Task requirements: The number of lines holding the string "purple" is all that is wanted; count them in the records below.

Source material:
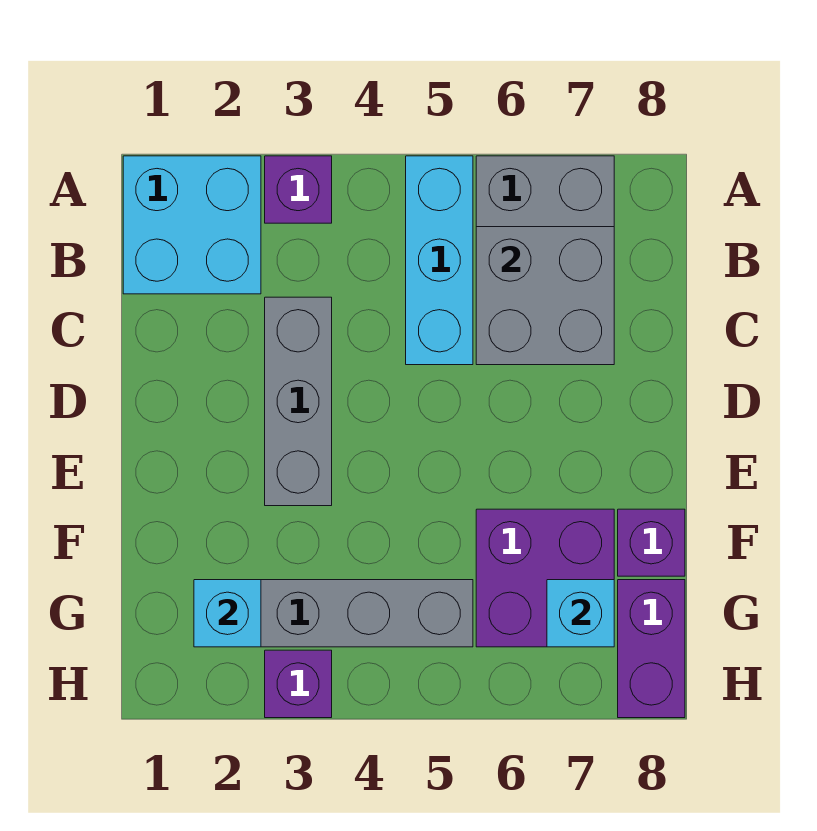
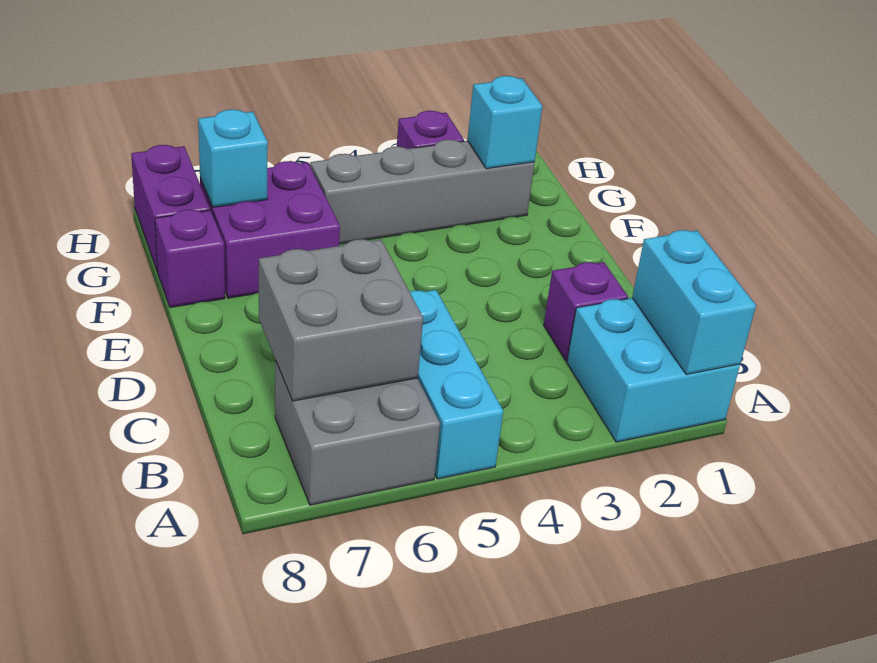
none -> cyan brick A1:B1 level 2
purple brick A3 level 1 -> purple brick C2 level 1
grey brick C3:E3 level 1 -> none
...
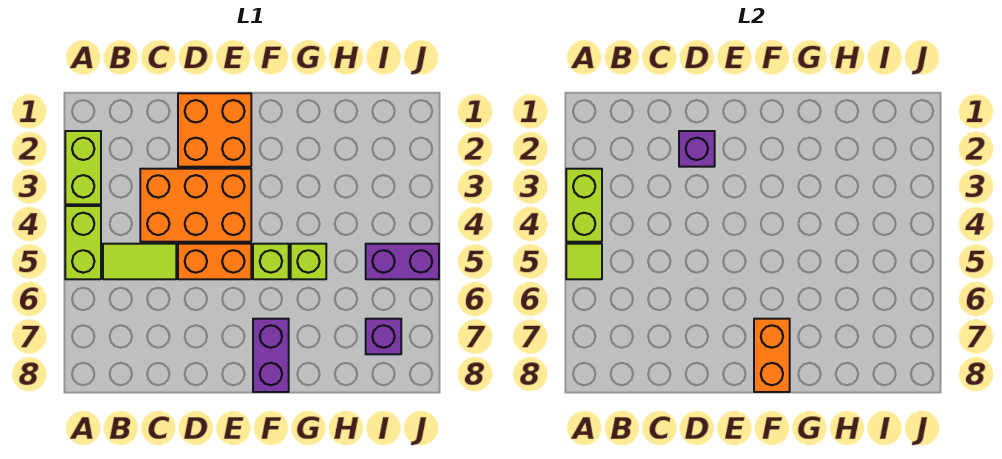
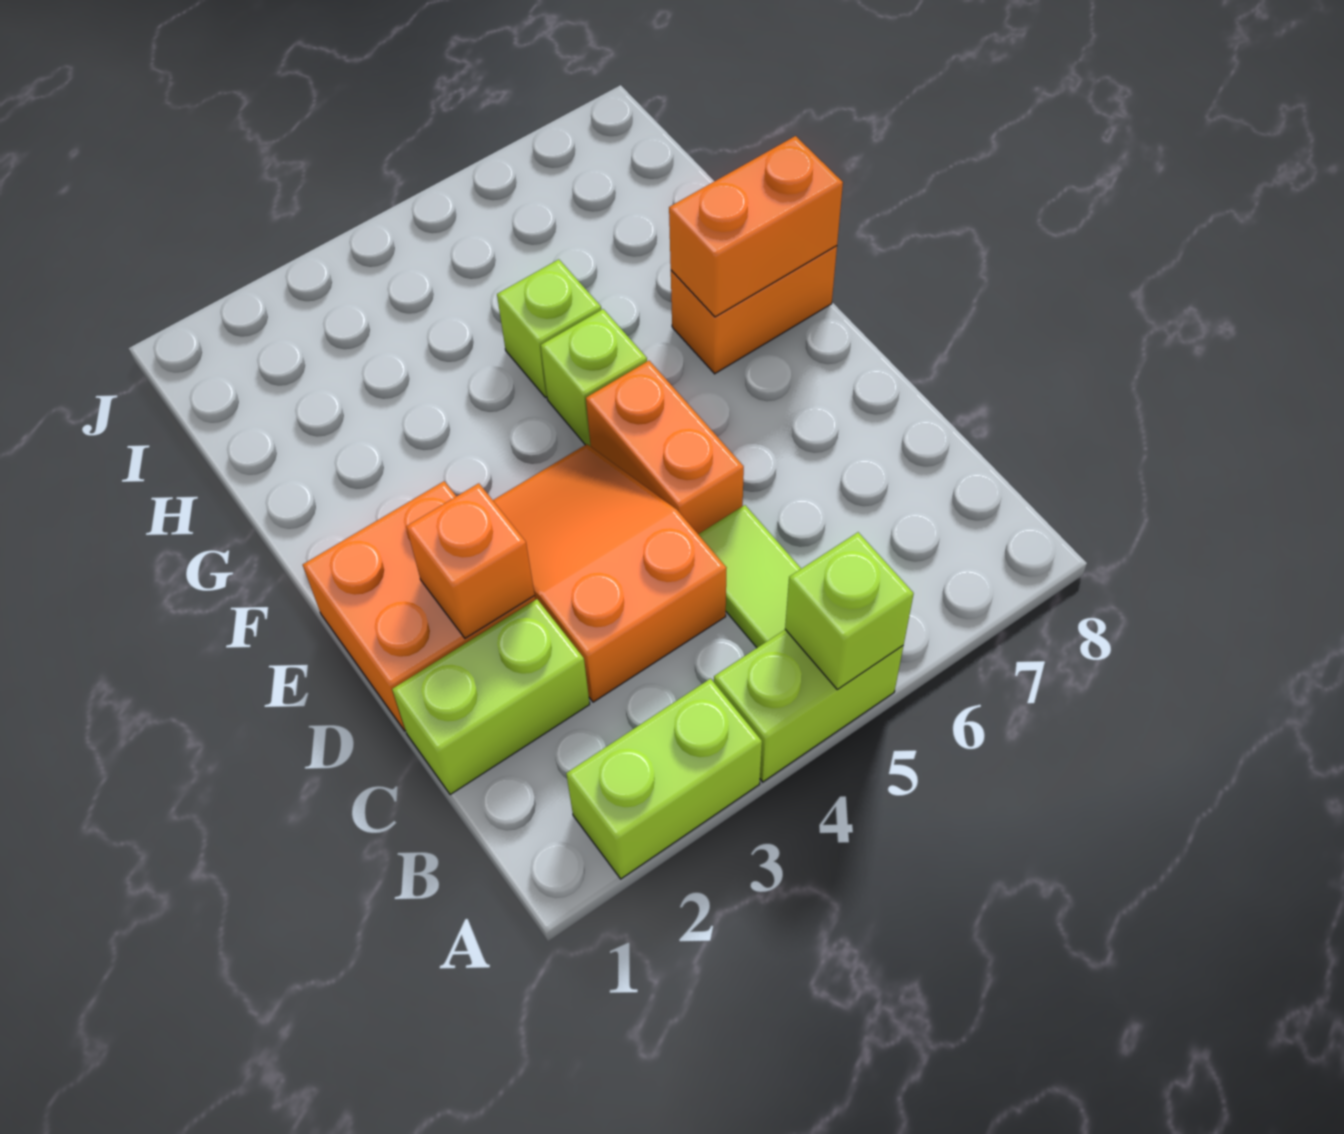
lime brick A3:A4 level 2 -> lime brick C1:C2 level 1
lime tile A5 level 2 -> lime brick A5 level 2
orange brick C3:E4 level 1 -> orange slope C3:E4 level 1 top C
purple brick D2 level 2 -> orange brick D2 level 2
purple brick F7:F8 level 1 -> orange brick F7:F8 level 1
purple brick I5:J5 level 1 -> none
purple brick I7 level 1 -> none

Answer for the task: 5